Filter the records below and keep only the lines that contain the word "countertop", copying each matching line in its original order.

┄┄┄┄┄┄┄┄┄┄┄┄┄┄┄┄┄┄┄┄

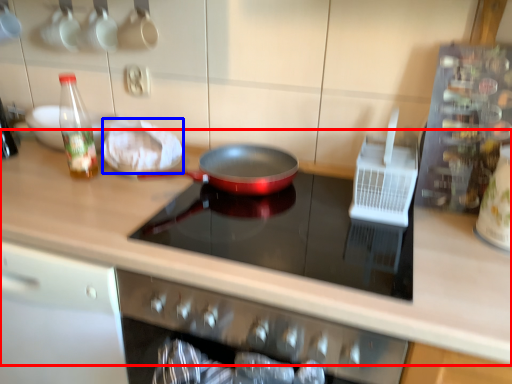
Question: Which object is further to the camera taking this photo, countertop (highlighted by a red box) or food (highlighted by a blue box)?

Choices:
 (A) countertop
 (B) food

Answer: (B)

┄┄┄┄┄┄┄┄┄┄┄┄┄┄┄┄┄┄┄┄

Result
Question: Which object is further to the camera taking this photo, countertop (highlighted by a red box) or food (highlighted by a blue box)?
 (A) countertop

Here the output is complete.